Leave the pictures out, and transcribe the material below exactly from the line with "camera: 175 degrees left, 5 degrees up" to the line with "brown ruler [86,209,168,401] -> none", both lines included.

*** Material provided ***

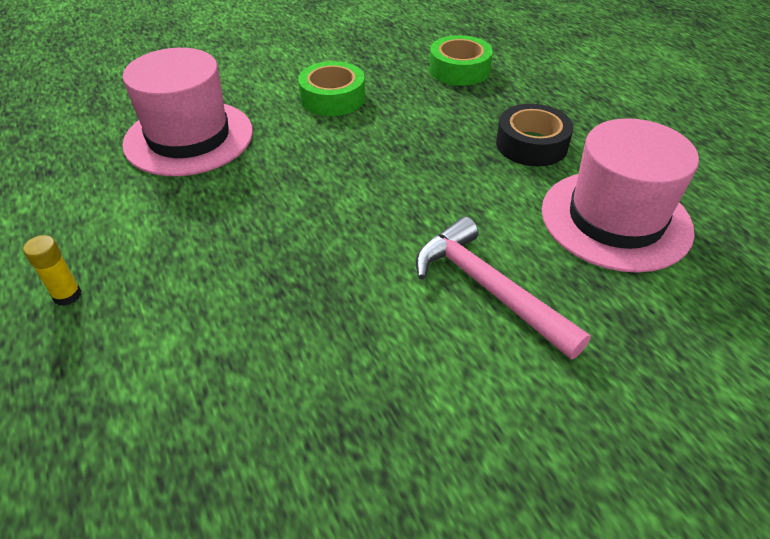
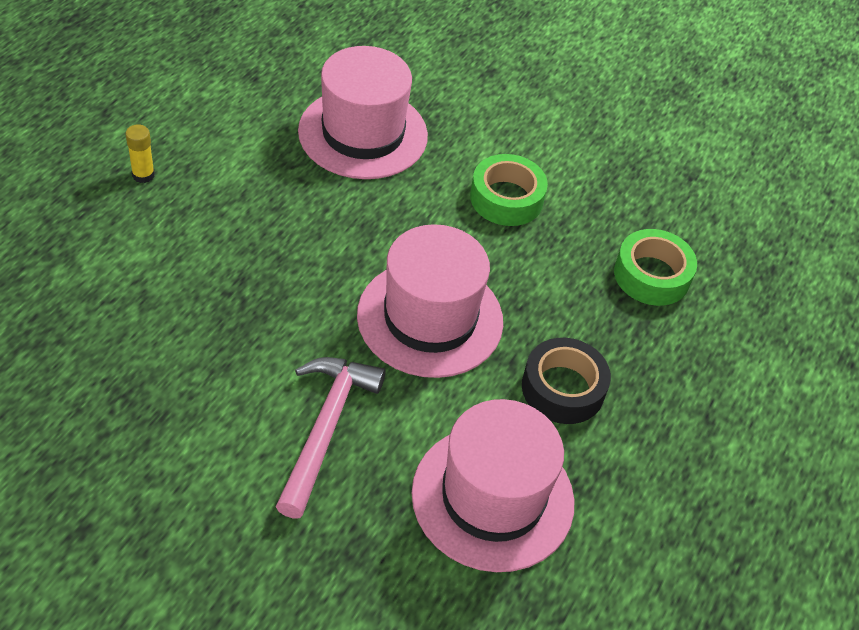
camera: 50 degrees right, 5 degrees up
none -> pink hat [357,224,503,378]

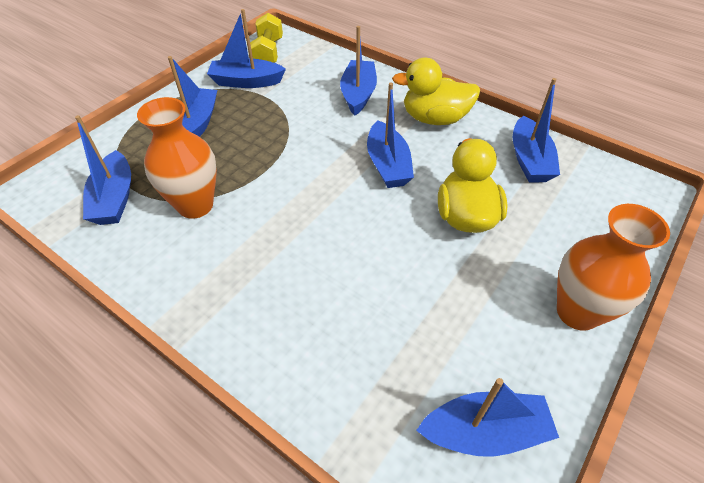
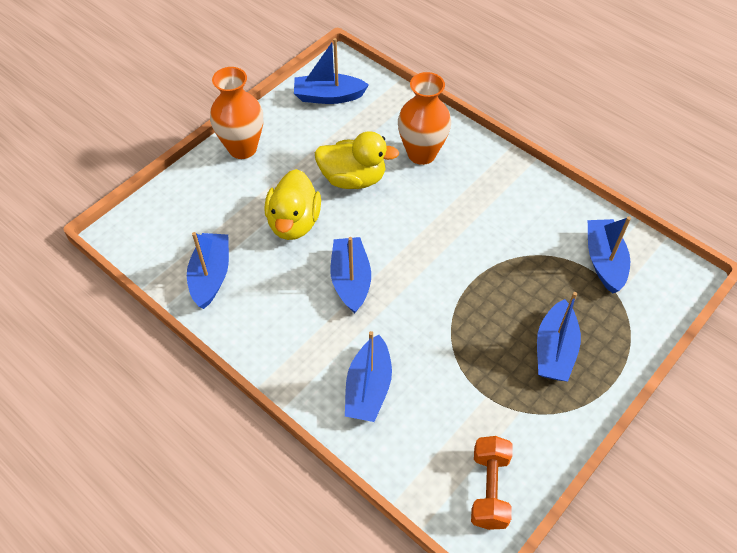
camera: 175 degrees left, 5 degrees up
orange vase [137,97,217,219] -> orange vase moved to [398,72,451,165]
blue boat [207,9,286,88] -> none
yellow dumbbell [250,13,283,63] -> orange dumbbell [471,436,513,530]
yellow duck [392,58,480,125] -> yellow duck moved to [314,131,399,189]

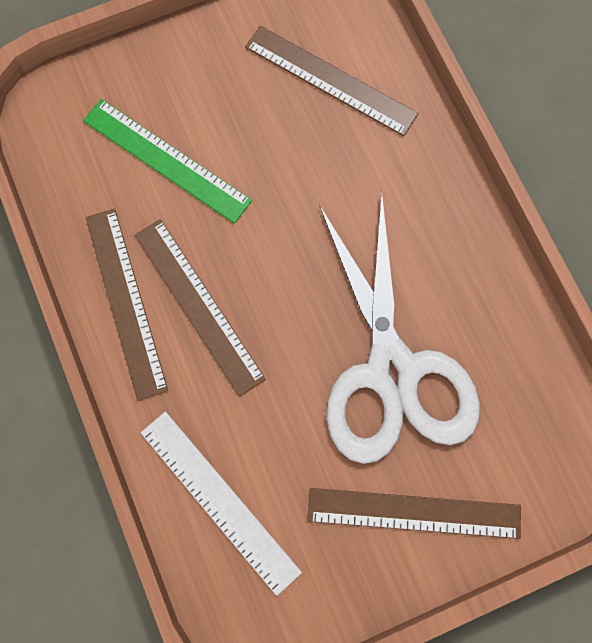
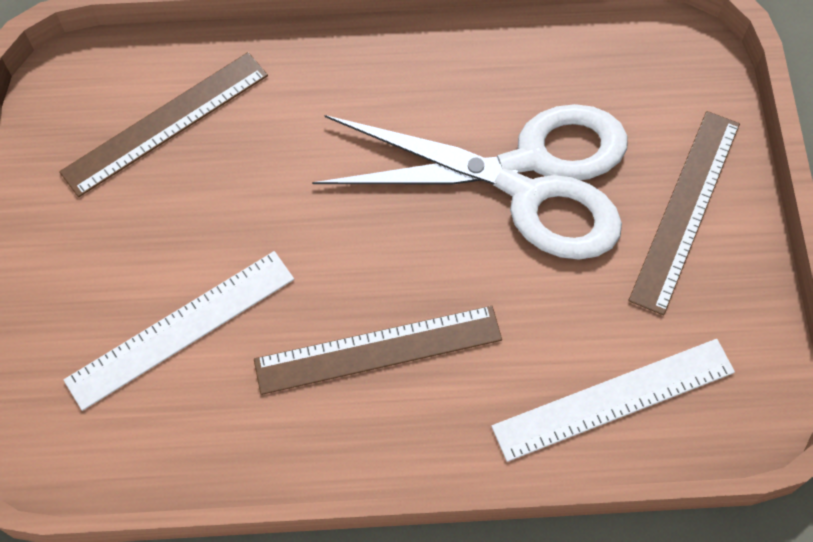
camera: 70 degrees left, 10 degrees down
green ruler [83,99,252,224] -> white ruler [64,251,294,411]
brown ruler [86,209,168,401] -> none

*** End of Material provided ***
*** Material provided ***

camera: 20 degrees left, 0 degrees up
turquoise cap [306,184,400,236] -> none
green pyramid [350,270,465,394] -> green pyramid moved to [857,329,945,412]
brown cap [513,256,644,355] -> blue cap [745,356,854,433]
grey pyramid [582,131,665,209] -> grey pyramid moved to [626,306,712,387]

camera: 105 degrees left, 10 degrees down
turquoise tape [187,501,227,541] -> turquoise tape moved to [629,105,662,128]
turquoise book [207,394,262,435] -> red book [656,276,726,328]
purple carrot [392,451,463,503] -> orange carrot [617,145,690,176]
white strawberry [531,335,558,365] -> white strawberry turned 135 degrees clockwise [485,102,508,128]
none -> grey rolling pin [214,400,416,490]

*** End of Material provided ***
*** Material provided ***

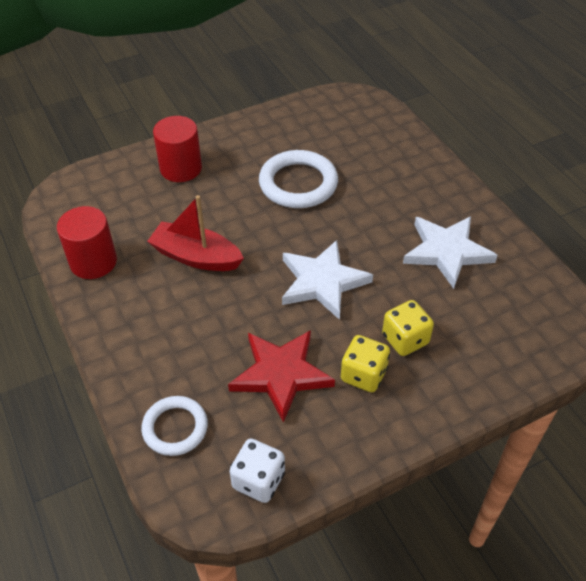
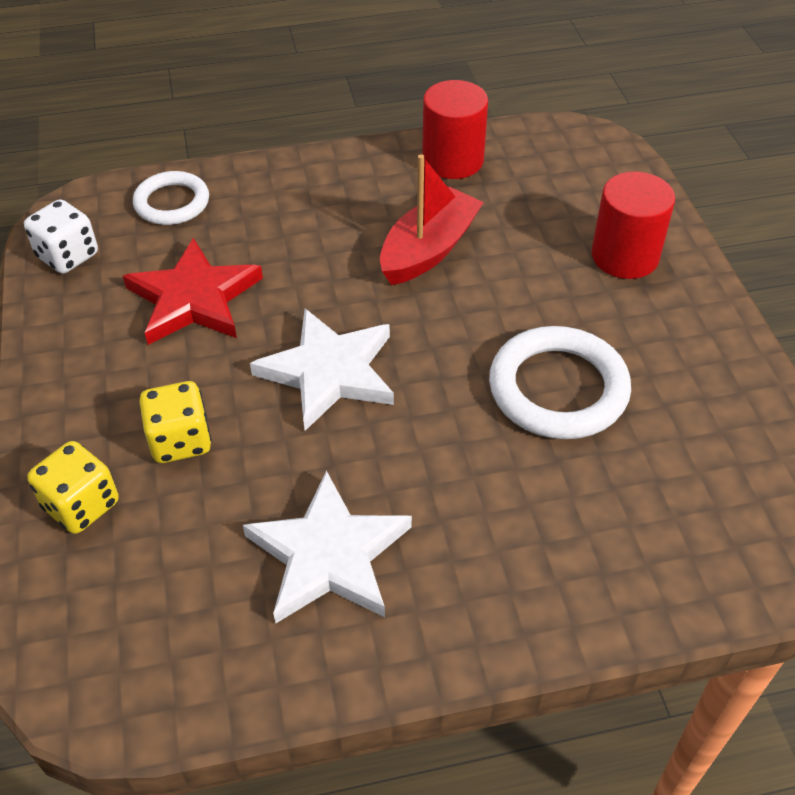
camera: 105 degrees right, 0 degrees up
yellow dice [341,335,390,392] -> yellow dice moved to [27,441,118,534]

*** End of Material provided ***

◆ Answer space ◆
camera: 175 degrees left, 5 degrees up
orange vase [137,97,217,219] -> orange vase moved to [398,72,451,165]
blue boat [207,9,286,88] -> none
yellow dumbbell [250,13,283,63] -> orange dumbbell [471,436,513,530]
yellow duck [392,58,480,125] -> yellow duck moved to [314,131,399,189]

camera: 70 degrees left, 10 degrees down
green ruler [83,99,252,224] -> white ruler [64,251,294,411]
brown ruler [86,209,168,401] -> none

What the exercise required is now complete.